What is being asked >>
In the records below, find the line that contains "(437, 218) = (723, 387): green" and the line that contains "(517, 426) = (426, 462): none". Set down exactly those lines and every line between them, and nothing more.

Given information >>

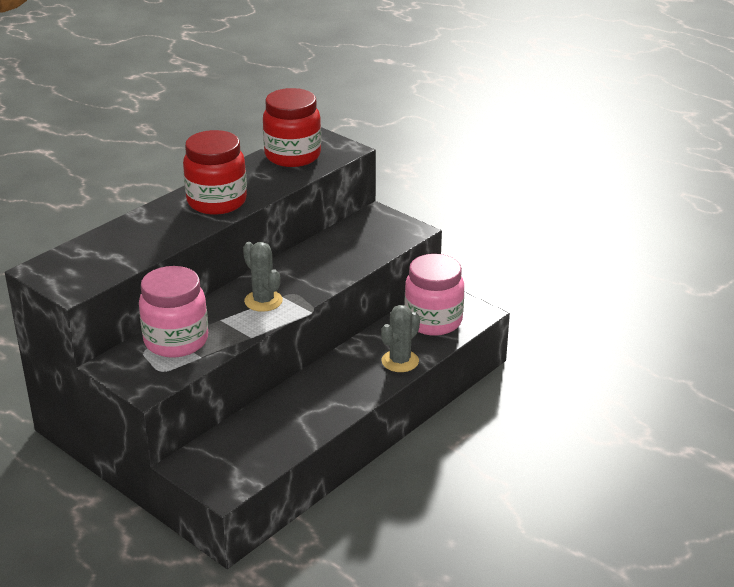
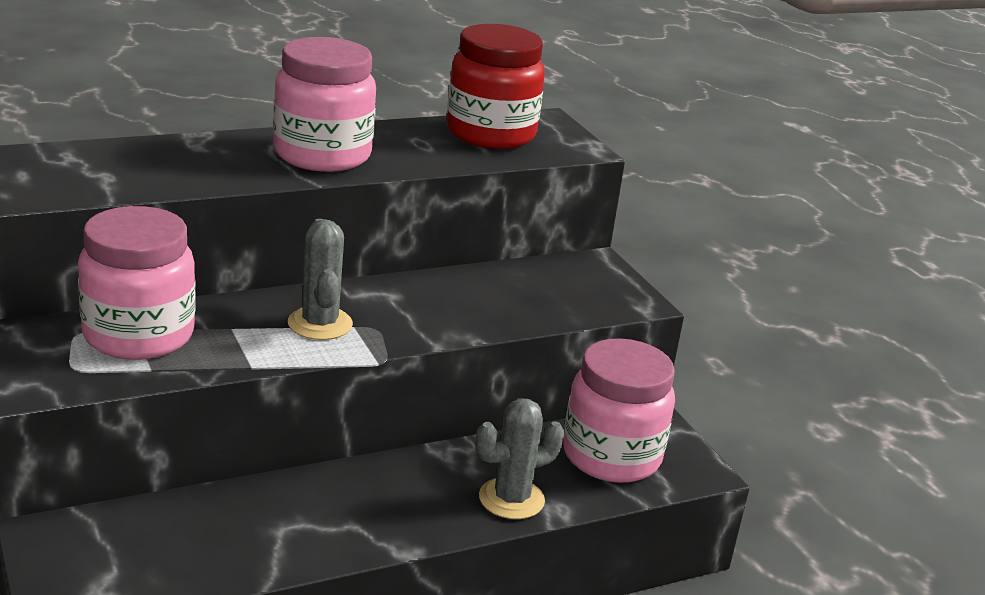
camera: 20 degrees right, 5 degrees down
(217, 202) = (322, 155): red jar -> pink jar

* * *

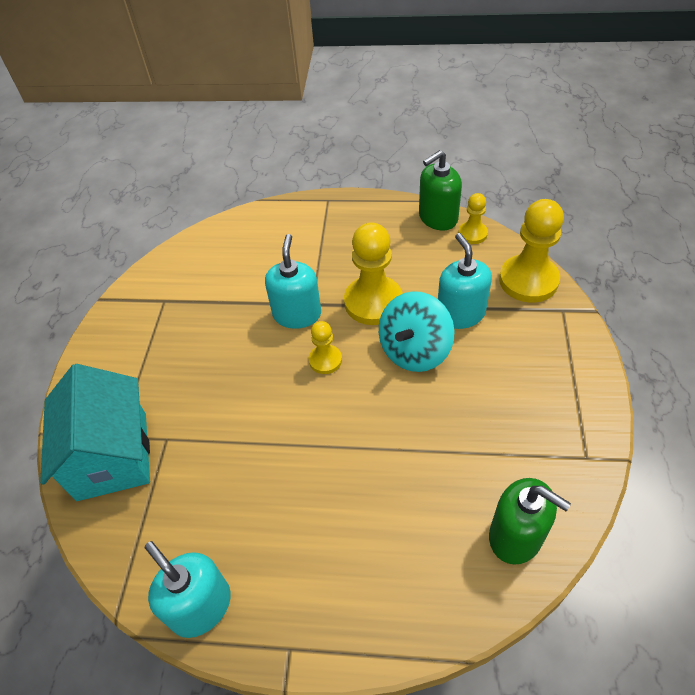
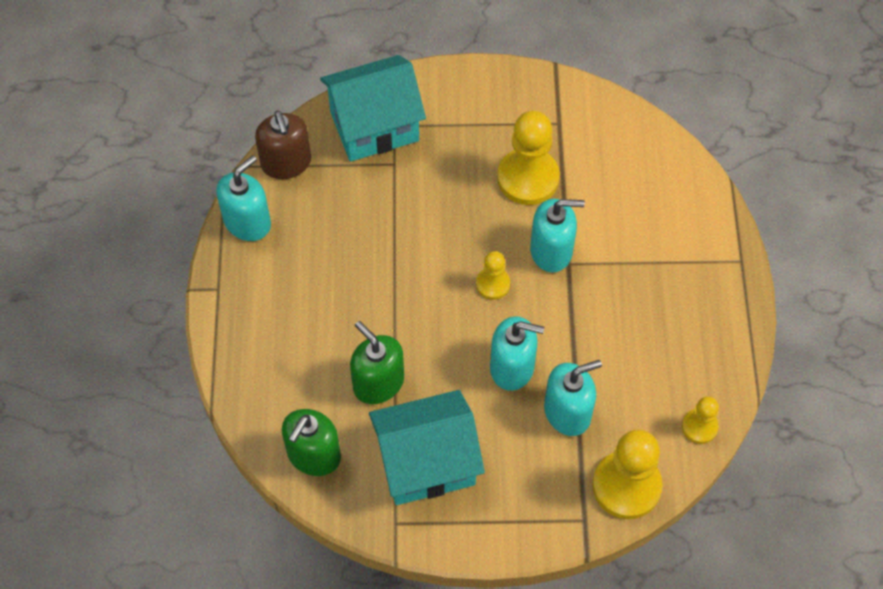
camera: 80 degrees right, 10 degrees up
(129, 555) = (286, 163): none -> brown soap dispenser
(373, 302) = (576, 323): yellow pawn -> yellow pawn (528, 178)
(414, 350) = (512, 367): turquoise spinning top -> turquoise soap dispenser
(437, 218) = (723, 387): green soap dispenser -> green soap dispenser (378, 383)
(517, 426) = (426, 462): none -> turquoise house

...

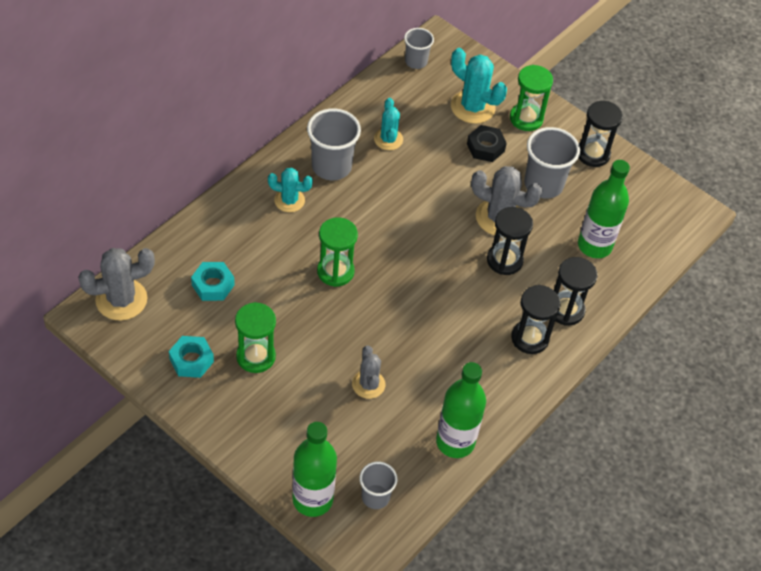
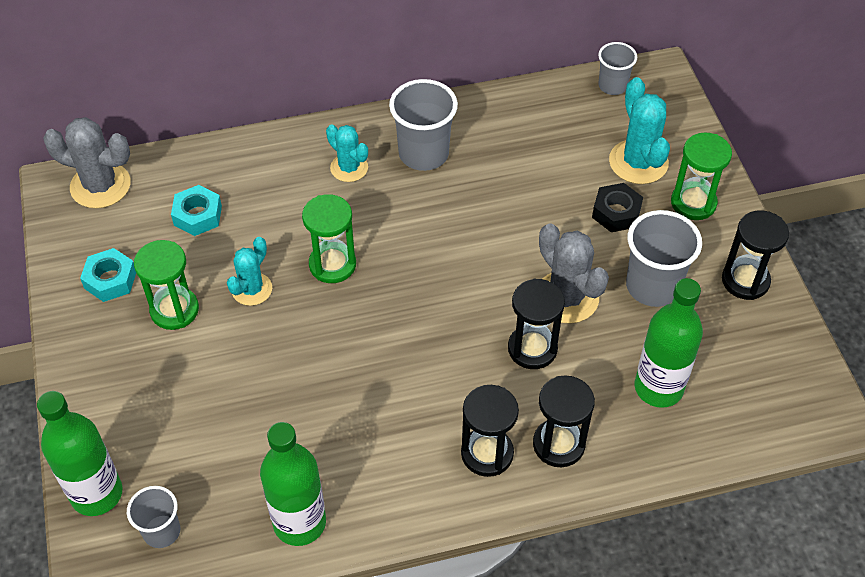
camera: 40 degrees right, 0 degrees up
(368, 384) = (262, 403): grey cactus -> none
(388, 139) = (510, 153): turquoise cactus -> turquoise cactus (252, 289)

Answer space >>
(437, 218) = (723, 387): green soap dispenser -> green soap dispenser (378, 383)
(517, 426) = (426, 462): none -> turquoise house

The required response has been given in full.